**The task:** Below are the entries; give again exactly the lines from the one mentioning "orange robot: 5 -> 8" through the one mentioning "turquoise robot: 0 -> 1", inclusive.

**Extracted information:**
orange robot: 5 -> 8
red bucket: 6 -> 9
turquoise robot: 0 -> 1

==

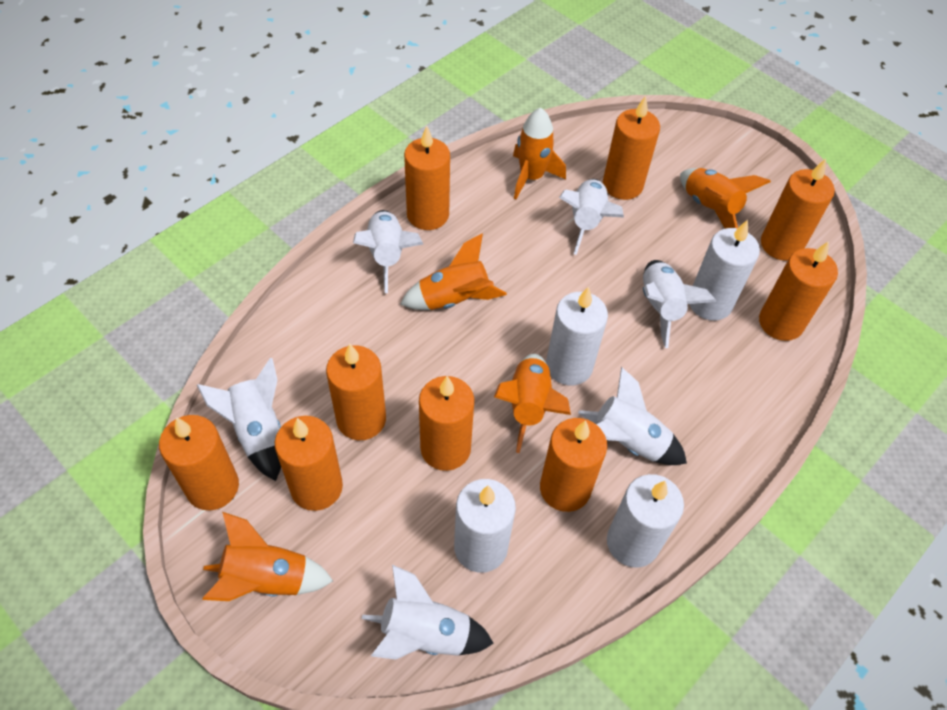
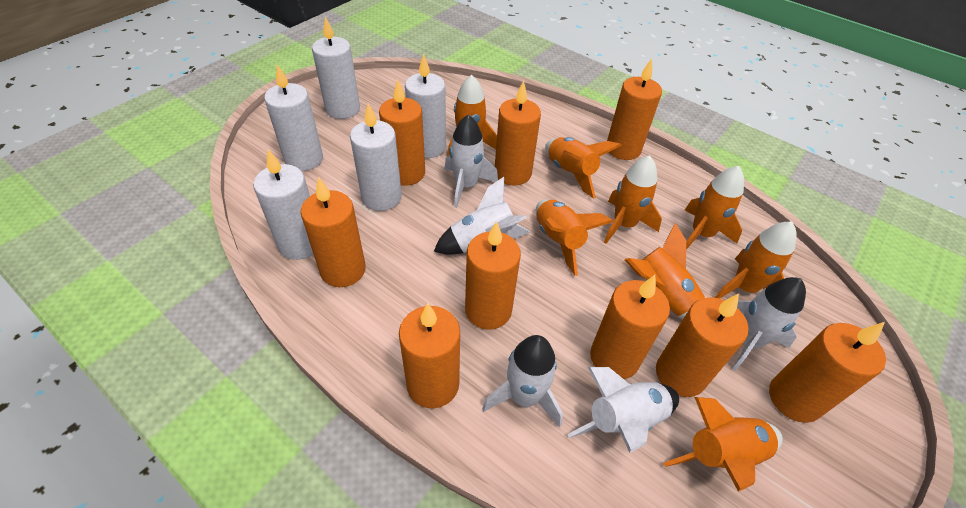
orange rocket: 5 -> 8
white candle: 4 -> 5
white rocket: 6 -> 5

**Expected answer:**
orange robot: 5 -> 8
red bucket: 6 -> 9
turquoise robot: 0 -> 1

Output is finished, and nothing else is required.